WORK REQUEST:
When you reach the records below, repeat each one exactly as written.

----

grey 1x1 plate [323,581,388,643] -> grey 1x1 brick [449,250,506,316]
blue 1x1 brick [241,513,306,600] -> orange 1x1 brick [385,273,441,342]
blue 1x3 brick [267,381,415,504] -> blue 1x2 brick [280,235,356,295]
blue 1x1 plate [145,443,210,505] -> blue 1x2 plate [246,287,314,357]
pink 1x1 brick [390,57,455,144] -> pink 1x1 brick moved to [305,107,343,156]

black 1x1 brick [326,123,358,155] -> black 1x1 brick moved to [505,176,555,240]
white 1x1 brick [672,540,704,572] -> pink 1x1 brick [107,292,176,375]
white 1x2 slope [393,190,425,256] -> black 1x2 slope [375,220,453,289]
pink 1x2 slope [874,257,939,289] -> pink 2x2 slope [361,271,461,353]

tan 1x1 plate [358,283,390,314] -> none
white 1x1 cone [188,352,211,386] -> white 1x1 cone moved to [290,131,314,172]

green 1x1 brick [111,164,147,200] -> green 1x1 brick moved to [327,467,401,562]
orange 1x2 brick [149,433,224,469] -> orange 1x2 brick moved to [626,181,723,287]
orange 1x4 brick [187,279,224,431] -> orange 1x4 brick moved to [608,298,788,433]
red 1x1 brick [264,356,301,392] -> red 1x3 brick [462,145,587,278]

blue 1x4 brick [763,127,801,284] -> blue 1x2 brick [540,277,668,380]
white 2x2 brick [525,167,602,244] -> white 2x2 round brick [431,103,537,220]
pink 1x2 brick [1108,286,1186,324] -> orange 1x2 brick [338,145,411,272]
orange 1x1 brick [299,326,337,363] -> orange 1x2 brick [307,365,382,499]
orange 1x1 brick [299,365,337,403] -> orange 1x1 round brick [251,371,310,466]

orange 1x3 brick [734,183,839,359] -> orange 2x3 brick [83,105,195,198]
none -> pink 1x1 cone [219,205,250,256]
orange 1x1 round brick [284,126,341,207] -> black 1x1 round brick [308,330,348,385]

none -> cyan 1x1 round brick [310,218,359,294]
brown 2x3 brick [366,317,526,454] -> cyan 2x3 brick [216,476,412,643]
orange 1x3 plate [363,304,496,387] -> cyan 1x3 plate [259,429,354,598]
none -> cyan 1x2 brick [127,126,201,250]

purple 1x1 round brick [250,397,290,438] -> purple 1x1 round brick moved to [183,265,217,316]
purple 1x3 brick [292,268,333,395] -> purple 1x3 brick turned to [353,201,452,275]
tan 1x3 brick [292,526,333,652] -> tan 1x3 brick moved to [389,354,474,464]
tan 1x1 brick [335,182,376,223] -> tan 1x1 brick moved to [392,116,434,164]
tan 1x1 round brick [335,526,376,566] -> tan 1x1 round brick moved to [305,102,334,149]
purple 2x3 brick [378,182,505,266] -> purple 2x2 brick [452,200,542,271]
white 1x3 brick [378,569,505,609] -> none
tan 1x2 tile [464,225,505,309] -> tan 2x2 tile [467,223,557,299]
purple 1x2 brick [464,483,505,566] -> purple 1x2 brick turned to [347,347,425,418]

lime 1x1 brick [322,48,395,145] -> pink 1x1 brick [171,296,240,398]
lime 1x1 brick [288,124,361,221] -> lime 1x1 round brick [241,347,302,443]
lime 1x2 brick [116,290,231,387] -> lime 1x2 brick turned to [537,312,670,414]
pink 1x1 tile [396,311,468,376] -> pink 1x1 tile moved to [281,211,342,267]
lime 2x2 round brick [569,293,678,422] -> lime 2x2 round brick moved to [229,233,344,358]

----

SOLUTION TO THIS PROBLEM:
grey 1x1 plate [323,581,388,643] -> grey 1x1 brick [449,250,506,316]
blue 1x1 brick [241,513,306,600] -> orange 1x1 brick [385,273,441,342]
blue 1x3 brick [267,381,415,504] -> blue 1x2 brick [280,235,356,295]
blue 1x1 plate [145,443,210,505] -> blue 1x2 plate [246,287,314,357]
pink 1x1 brick [390,57,455,144] -> pink 1x1 brick moved to [305,107,343,156]

black 1x1 brick [326,123,358,155] -> black 1x1 brick moved to [505,176,555,240]
white 1x1 brick [672,540,704,572] -> pink 1x1 brick [107,292,176,375]
white 1x2 slope [393,190,425,256] -> black 1x2 slope [375,220,453,289]
pink 1x2 slope [874,257,939,289] -> pink 2x2 slope [361,271,461,353]

tan 1x1 plate [358,283,390,314] -> none
white 1x1 cone [188,352,211,386] -> white 1x1 cone moved to [290,131,314,172]

green 1x1 brick [111,164,147,200] -> green 1x1 brick moved to [327,467,401,562]
orange 1x2 brick [149,433,224,469] -> orange 1x2 brick moved to [626,181,723,287]
orange 1x4 brick [187,279,224,431] -> orange 1x4 brick moved to [608,298,788,433]
red 1x1 brick [264,356,301,392] -> red 1x3 brick [462,145,587,278]

blue 1x4 brick [763,127,801,284] -> blue 1x2 brick [540,277,668,380]
white 2x2 brick [525,167,602,244] -> white 2x2 round brick [431,103,537,220]
pink 1x2 brick [1108,286,1186,324] -> orange 1x2 brick [338,145,411,272]
orange 1x1 brick [299,326,337,363] -> orange 1x2 brick [307,365,382,499]
orange 1x1 brick [299,365,337,403] -> orange 1x1 round brick [251,371,310,466]

orange 1x3 brick [734,183,839,359] -> orange 2x3 brick [83,105,195,198]
none -> pink 1x1 cone [219,205,250,256]
orange 1x1 round brick [284,126,341,207] -> black 1x1 round brick [308,330,348,385]

none -> cyan 1x1 round brick [310,218,359,294]
brown 2x3 brick [366,317,526,454] -> cyan 2x3 brick [216,476,412,643]
orange 1x3 plate [363,304,496,387] -> cyan 1x3 plate [259,429,354,598]
none -> cyan 1x2 brick [127,126,201,250]

purple 1x1 round brick [250,397,290,438] -> purple 1x1 round brick moved to [183,265,217,316]
purple 1x3 brick [292,268,333,395] -> purple 1x3 brick turned to [353,201,452,275]
tan 1x3 brick [292,526,333,652] -> tan 1x3 brick moved to [389,354,474,464]
tan 1x1 brick [335,182,376,223] -> tan 1x1 brick moved to [392,116,434,164]
tan 1x1 round brick [335,526,376,566] -> tan 1x1 round brick moved to [305,102,334,149]
purple 2x3 brick [378,182,505,266] -> purple 2x2 brick [452,200,542,271]
white 1x3 brick [378,569,505,609] -> none
tan 1x2 tile [464,225,505,309] -> tan 2x2 tile [467,223,557,299]
purple 1x2 brick [464,483,505,566] -> purple 1x2 brick turned to [347,347,425,418]

lime 1x1 brick [322,48,395,145] -> pink 1x1 brick [171,296,240,398]
lime 1x1 brick [288,124,361,221] -> lime 1x1 round brick [241,347,302,443]
lime 1x2 brick [116,290,231,387] -> lime 1x2 brick turned to [537,312,670,414]
pink 1x1 tile [396,311,468,376] -> pink 1x1 tile moved to [281,211,342,267]
lime 2x2 round brick [569,293,678,422] -> lime 2x2 round brick moved to [229,233,344,358]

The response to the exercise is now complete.